• [PROBLEM] Could you return each entry below exactly as written, minus any pictures?

• [PROVIDED ENTRIES]
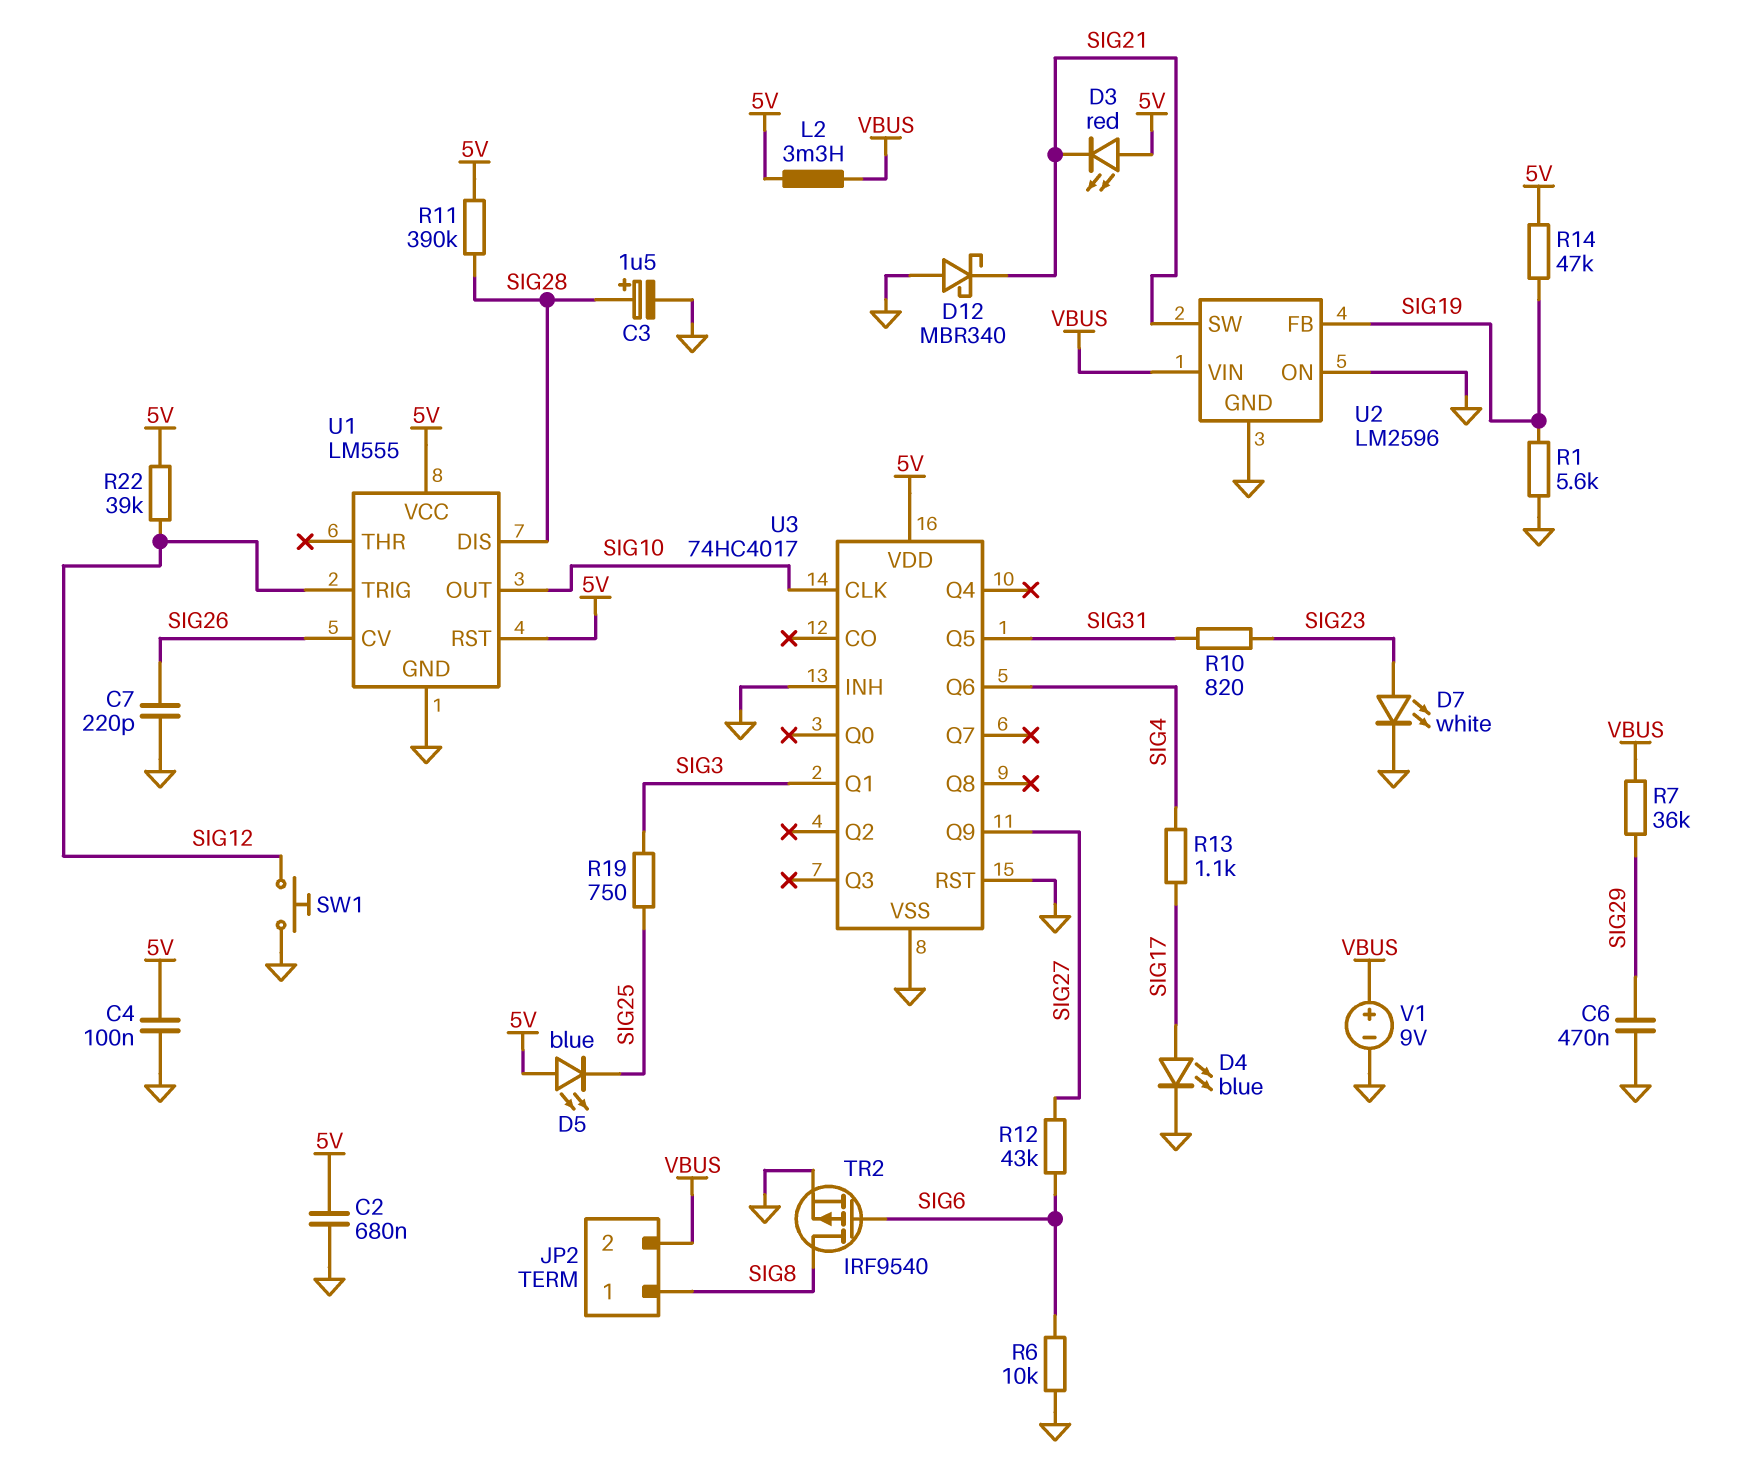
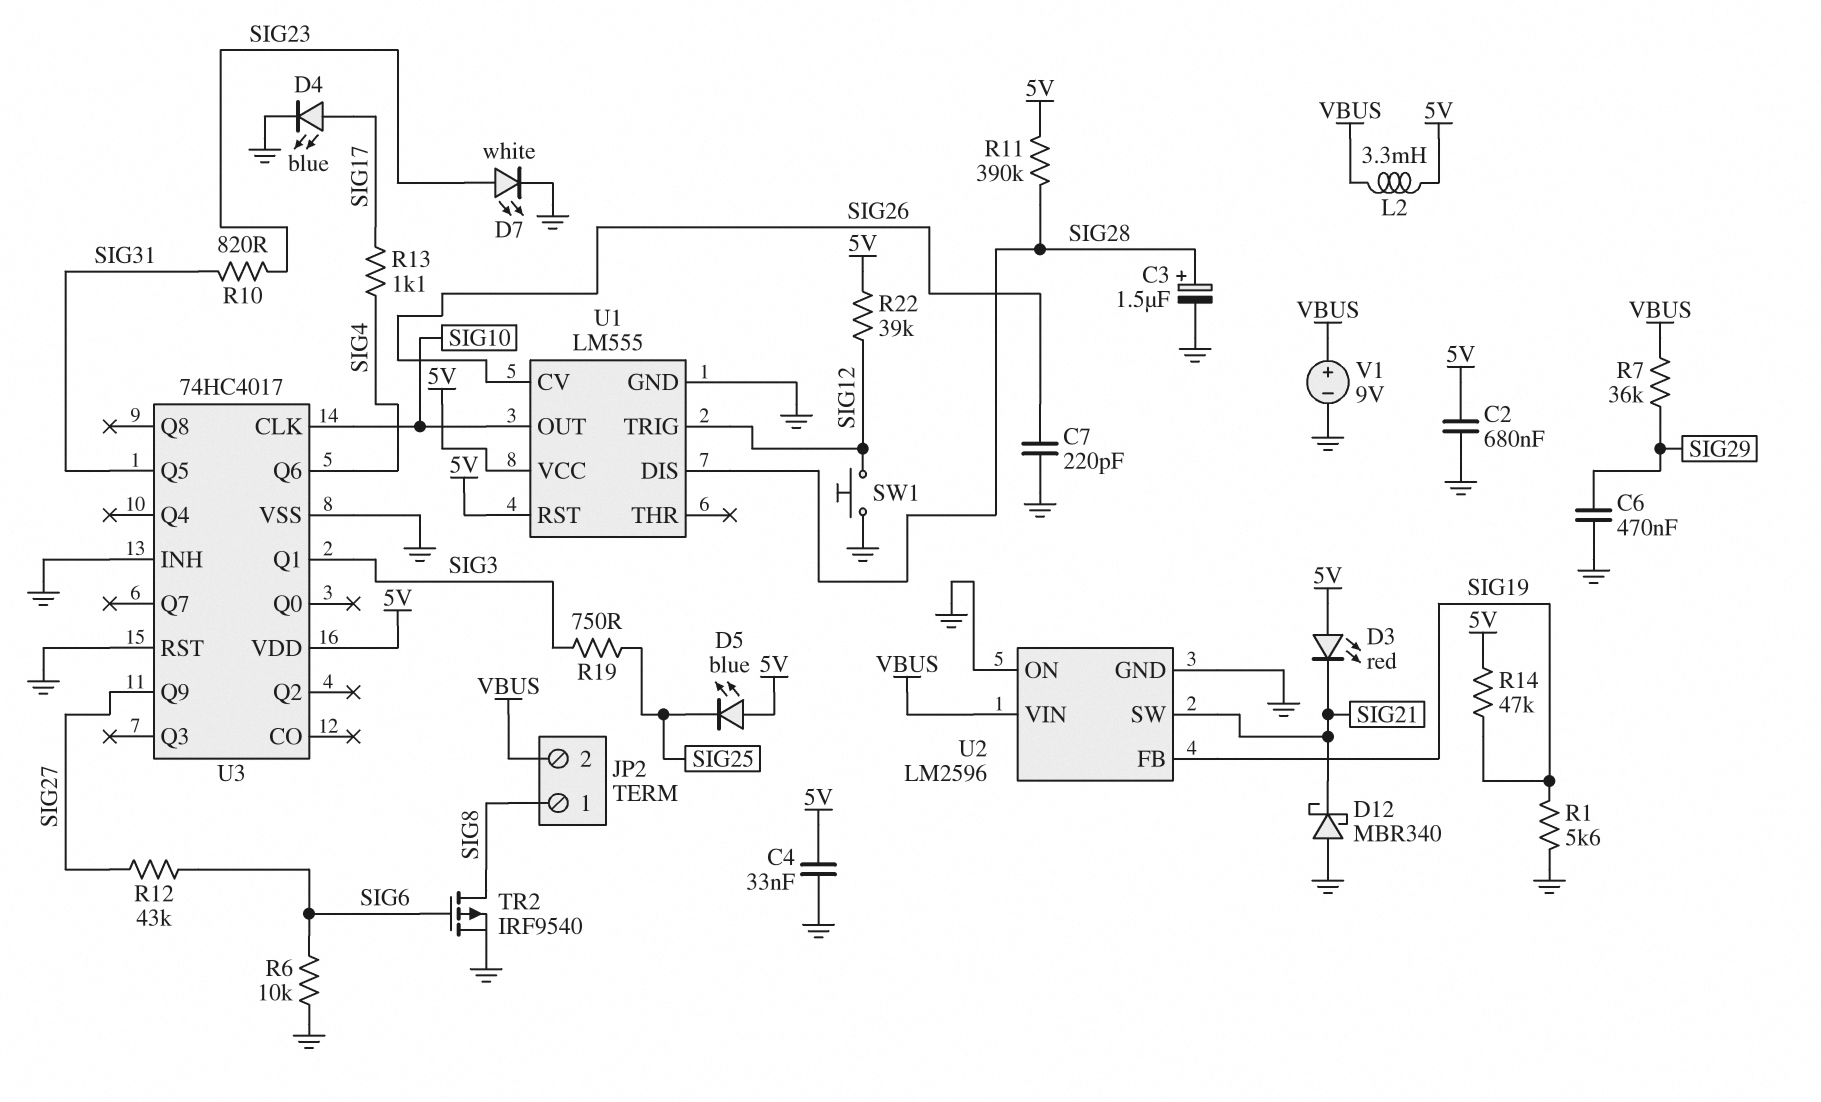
C4: 100nF (5V, GND) -> 33nF (5V, GND)

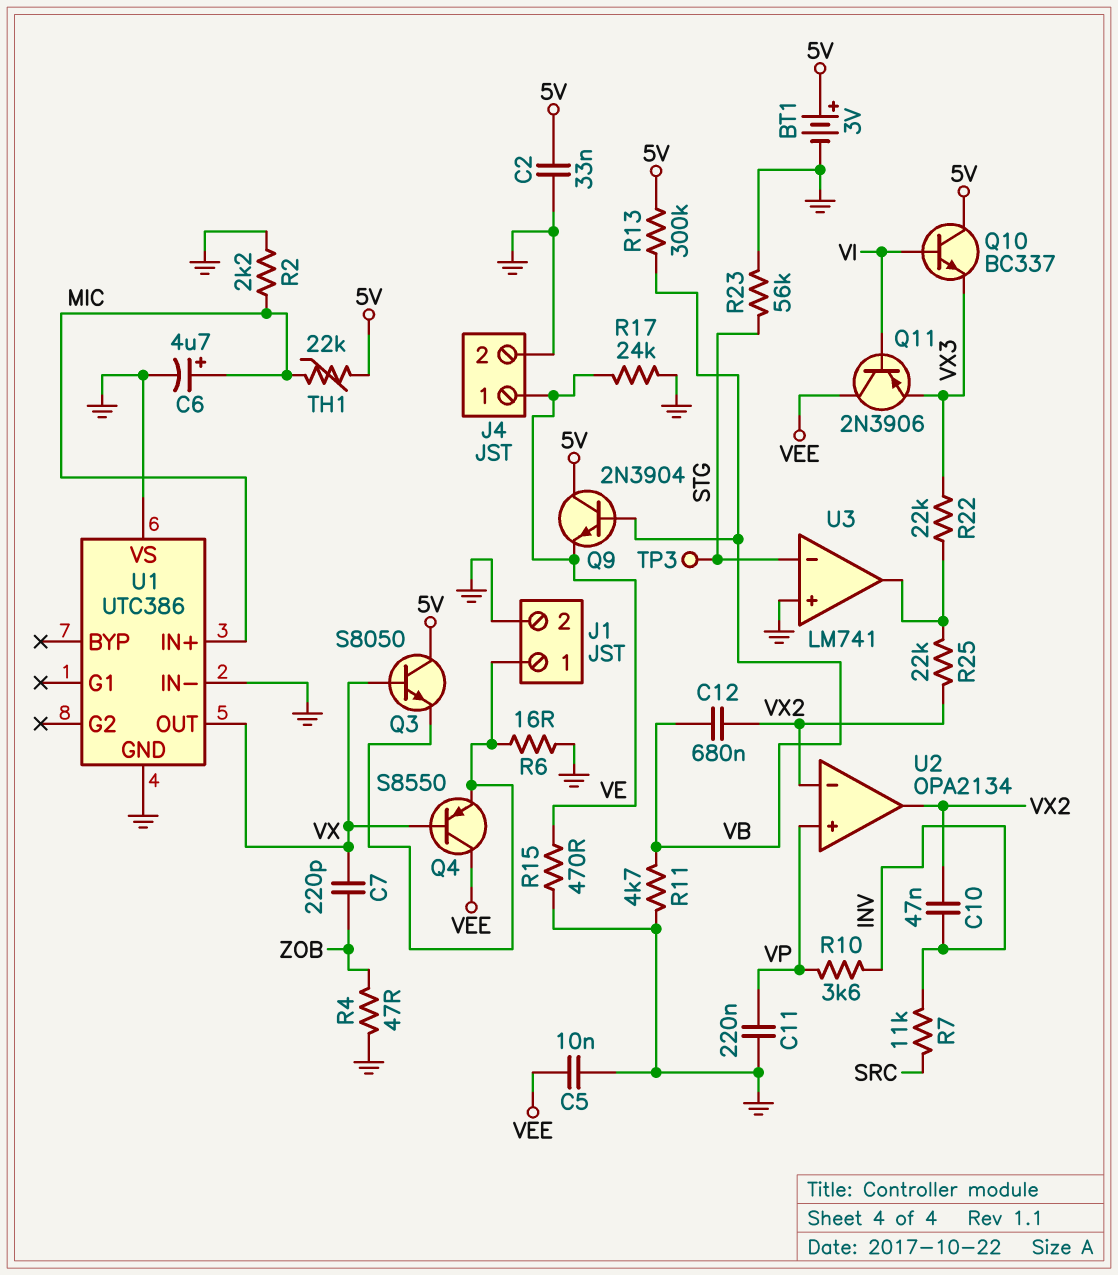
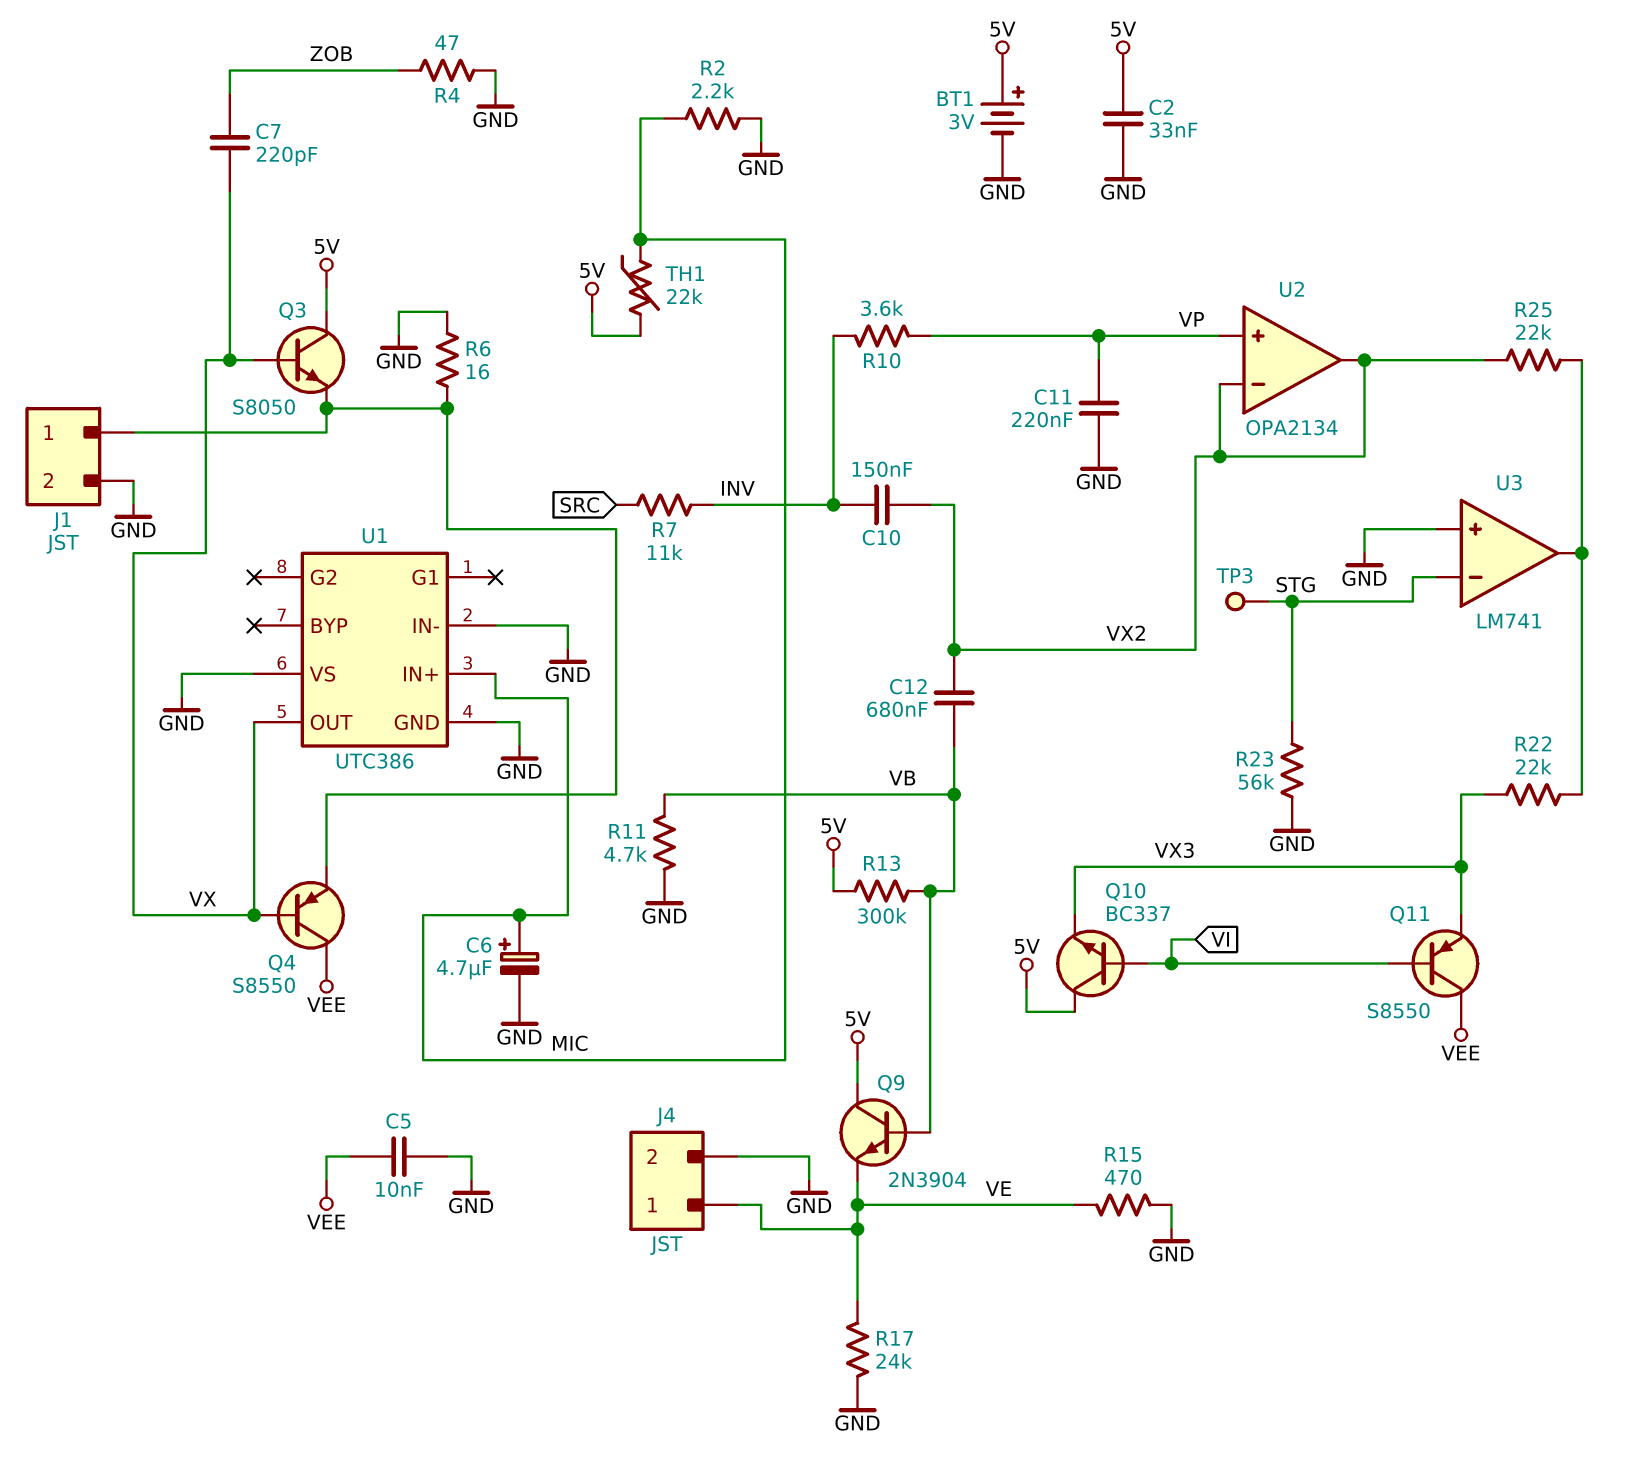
C10: 47nF (INV, VX2) -> 150nF (INV, VX2)
Q11: PNP 2N3906 (B VI, C VEE, E VX3) -> PNP S8550 (B VI, C VEE, E VX3)

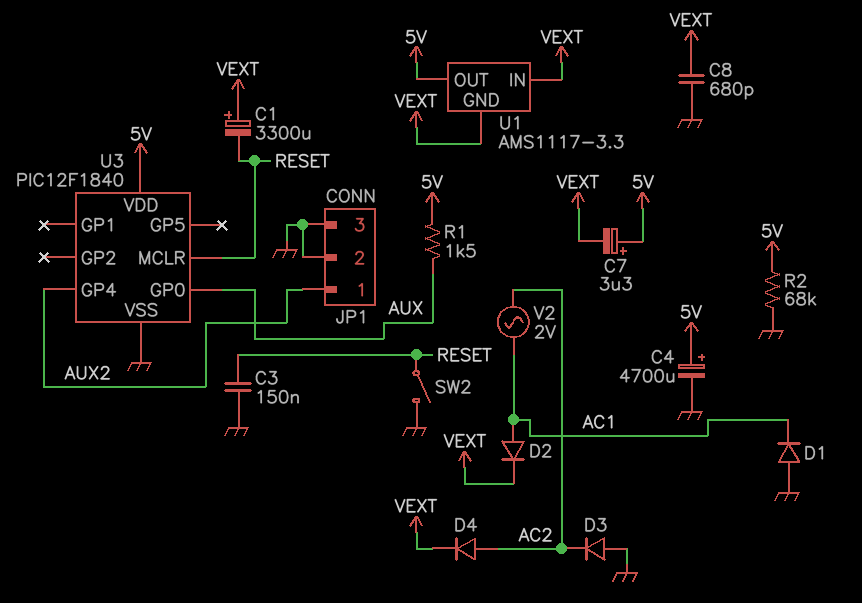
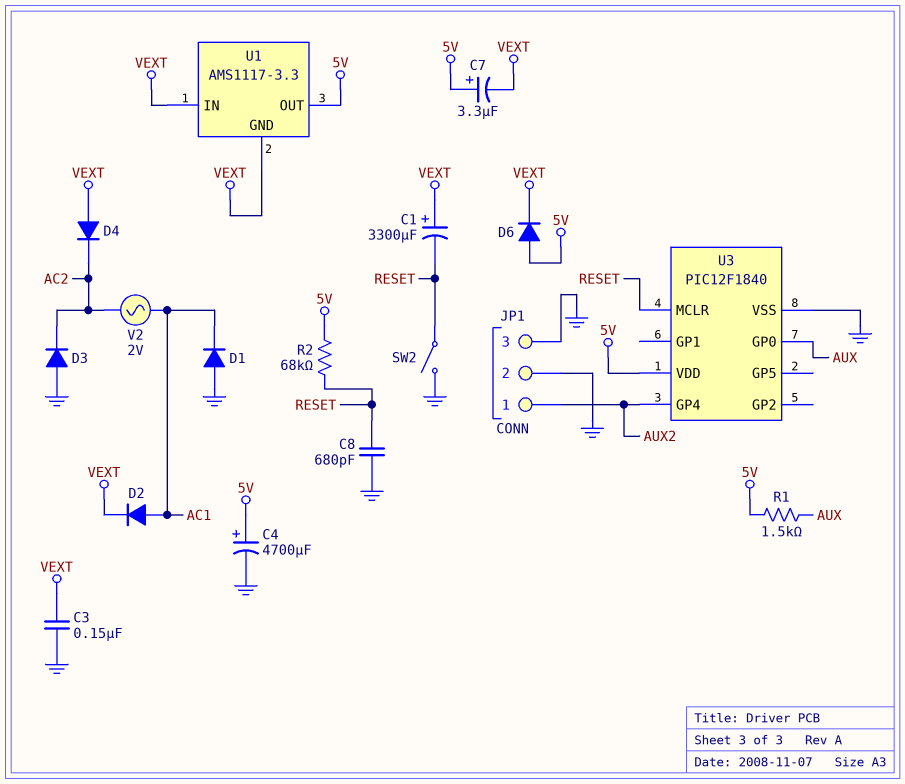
C3: 150nF (GND, RESET) -> 150nF (GND, VEXT)
C8: 680pF (GND, VEXT) -> 680pF (GND, RESET)
D4: diode (A AC2, K VEXT) -> diode (A VEXT, K AC2)
D6: none -> diode (A 5V, K VEXT)
R2: 68k (5V, GND) -> 68k (5V, RESET)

• [FINISHED TASK]
C4: 100nF (5V, GND) -> 33nF (5V, GND)

C10: 47nF (INV, VX2) -> 150nF (INV, VX2)
Q11: PNP 2N3906 (B VI, C VEE, E VX3) -> PNP S8550 (B VI, C VEE, E VX3)

C3: 150nF (GND, RESET) -> 150nF (GND, VEXT)
C8: 680pF (GND, VEXT) -> 680pF (GND, RESET)
D4: diode (A AC2, K VEXT) -> diode (A VEXT, K AC2)
D6: none -> diode (A 5V, K VEXT)
R2: 68k (5V, GND) -> 68k (5V, RESET)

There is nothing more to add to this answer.